### Exercise prompt
Please output each entry in the material beneath exactly as shown.

### Provided information
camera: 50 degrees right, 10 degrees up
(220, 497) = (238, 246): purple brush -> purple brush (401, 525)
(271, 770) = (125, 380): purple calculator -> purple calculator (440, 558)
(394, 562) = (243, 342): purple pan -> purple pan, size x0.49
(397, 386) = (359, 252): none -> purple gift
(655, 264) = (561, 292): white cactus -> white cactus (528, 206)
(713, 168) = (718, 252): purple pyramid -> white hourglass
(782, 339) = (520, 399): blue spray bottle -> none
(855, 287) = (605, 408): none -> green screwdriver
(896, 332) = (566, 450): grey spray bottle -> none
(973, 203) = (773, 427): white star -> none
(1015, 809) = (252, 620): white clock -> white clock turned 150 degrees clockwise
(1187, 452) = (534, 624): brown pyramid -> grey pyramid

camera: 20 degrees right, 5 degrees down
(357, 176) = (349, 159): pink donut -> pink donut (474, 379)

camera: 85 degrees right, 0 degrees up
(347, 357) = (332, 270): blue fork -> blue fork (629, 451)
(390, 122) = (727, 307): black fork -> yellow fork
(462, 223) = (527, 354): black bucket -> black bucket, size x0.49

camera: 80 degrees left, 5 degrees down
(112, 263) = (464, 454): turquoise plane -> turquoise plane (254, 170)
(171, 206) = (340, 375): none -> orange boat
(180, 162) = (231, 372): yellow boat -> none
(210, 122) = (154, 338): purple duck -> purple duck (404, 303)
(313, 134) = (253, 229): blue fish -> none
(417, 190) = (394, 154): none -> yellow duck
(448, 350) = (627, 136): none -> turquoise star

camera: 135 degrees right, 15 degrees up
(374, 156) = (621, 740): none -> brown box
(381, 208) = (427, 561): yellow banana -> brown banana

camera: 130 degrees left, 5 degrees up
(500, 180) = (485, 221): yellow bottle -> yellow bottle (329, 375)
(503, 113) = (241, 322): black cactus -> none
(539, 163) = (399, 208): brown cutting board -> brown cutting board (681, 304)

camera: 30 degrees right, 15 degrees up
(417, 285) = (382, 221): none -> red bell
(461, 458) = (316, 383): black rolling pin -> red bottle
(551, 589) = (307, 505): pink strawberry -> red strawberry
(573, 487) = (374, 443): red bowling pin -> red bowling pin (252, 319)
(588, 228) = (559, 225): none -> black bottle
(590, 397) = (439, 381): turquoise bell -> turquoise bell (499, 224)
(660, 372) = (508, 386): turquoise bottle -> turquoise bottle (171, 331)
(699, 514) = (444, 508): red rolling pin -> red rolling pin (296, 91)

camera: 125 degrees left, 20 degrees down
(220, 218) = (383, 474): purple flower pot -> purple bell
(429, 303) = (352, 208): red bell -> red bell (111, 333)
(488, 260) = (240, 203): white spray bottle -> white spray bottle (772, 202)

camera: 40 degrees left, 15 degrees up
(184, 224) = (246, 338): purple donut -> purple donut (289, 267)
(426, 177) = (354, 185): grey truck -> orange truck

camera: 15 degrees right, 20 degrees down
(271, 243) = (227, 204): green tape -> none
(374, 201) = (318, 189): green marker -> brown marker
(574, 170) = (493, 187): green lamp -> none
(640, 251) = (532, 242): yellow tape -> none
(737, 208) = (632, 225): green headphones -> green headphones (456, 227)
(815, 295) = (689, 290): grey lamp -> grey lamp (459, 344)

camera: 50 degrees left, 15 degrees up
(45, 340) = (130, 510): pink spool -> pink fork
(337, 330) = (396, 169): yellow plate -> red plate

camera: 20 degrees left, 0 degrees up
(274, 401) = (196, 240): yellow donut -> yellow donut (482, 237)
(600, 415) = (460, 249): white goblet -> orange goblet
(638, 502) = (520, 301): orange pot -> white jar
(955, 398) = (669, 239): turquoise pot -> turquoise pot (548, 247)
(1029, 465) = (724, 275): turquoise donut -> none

### Your solution
camera: 50 degrees right, 10 degrees up
(220, 497) = (238, 246): purple brush -> purple brush (401, 525)
(271, 770) = (125, 380): purple calculator -> purple calculator (440, 558)
(394, 562) = (243, 342): purple pan -> purple pan, size x0.49
(397, 386) = (359, 252): none -> purple gift
(655, 264) = (561, 292): white cactus -> white cactus (528, 206)
(713, 168) = (718, 252): purple pyramid -> white hourglass
(782, 339) = (520, 399): blue spray bottle -> none
(855, 287) = (605, 408): none -> green screwdriver
(896, 332) = (566, 450): grey spray bottle -> none
(973, 203) = (773, 427): white star -> none
(1015, 809) = (252, 620): white clock -> white clock turned 150 degrees clockwise
(1187, 452) = (534, 624): brown pyramid -> grey pyramid

camera: 20 degrees right, 5 degrees down
(357, 176) = (349, 159): pink donut -> pink donut (474, 379)

camera: 85 degrees right, 0 degrees up
(347, 357) = (332, 270): blue fork -> blue fork (629, 451)
(390, 122) = (727, 307): black fork -> yellow fork
(462, 223) = (527, 354): black bucket -> black bucket, size x0.49

camera: 80 degrees left, 5 degrees down
(112, 263) = (464, 454): turquoise plane -> turquoise plane (254, 170)
(171, 206) = (340, 375): none -> orange boat
(180, 162) = (231, 372): yellow boat -> none
(210, 122) = (154, 338): purple duck -> purple duck (404, 303)
(313, 134) = (253, 229): blue fish -> none
(417, 190) = (394, 154): none -> yellow duck
(448, 350) = (627, 136): none -> turquoise star

camera: 135 degrees right, 15 degrees up
(374, 156) = (621, 740): none -> brown box
(381, 208) = (427, 561): yellow banana -> brown banana

camera: 130 degrees left, 5 degrees up
(500, 180) = (485, 221): yellow bottle -> yellow bottle (329, 375)
(503, 113) = (241, 322): black cactus -> none
(539, 163) = (399, 208): brown cutting board -> brown cutting board (681, 304)

camera: 30 degrees right, 15 degrees up
(417, 285) = (382, 221): none -> red bell
(461, 458) = (316, 383): black rolling pin -> red bottle
(551, 589) = (307, 505): pink strawberry -> red strawberry
(573, 487) = (374, 443): red bowling pin -> red bowling pin (252, 319)
(588, 228) = (559, 225): none -> black bottle
(590, 397) = (439, 381): turquoise bell -> turquoise bell (499, 224)
(660, 372) = (508, 386): turquoise bottle -> turquoise bottle (171, 331)
(699, 514) = (444, 508): red rolling pin -> red rolling pin (296, 91)

camera: 125 degrees left, 20 degrees down
(220, 218) = (383, 474): purple flower pot -> purple bell
(429, 303) = (352, 208): red bell -> red bell (111, 333)
(488, 260) = (240, 203): white spray bottle -> white spray bottle (772, 202)

camera: 40 degrees left, 15 degrees up
(184, 224) = (246, 338): purple donut -> purple donut (289, 267)
(426, 177) = (354, 185): grey truck -> orange truck

camera: 15 degrees right, 20 degrees down
(271, 243) = (227, 204): green tape -> none
(374, 201) = (318, 189): green marker -> brown marker
(574, 170) = (493, 187): green lamp -> none
(640, 251) = (532, 242): yellow tape -> none
(737, 208) = (632, 225): green headphones -> green headphones (456, 227)
(815, 295) = (689, 290): grey lamp -> grey lamp (459, 344)

camera: 50 degrees left, 15 degrees up
(45, 340) = (130, 510): pink spool -> pink fork
(337, 330) = (396, 169): yellow plate -> red plate

camera: 20 degrees left, 0 degrees up
(274, 401) = (196, 240): yellow donut -> yellow donut (482, 237)
(600, 415) = (460, 249): white goblet -> orange goblet
(638, 502) = (520, 301): orange pot -> white jar
(955, 398) = (669, 239): turquoise pot -> turquoise pot (548, 247)
(1029, 465) = (724, 275): turquoise donut -> none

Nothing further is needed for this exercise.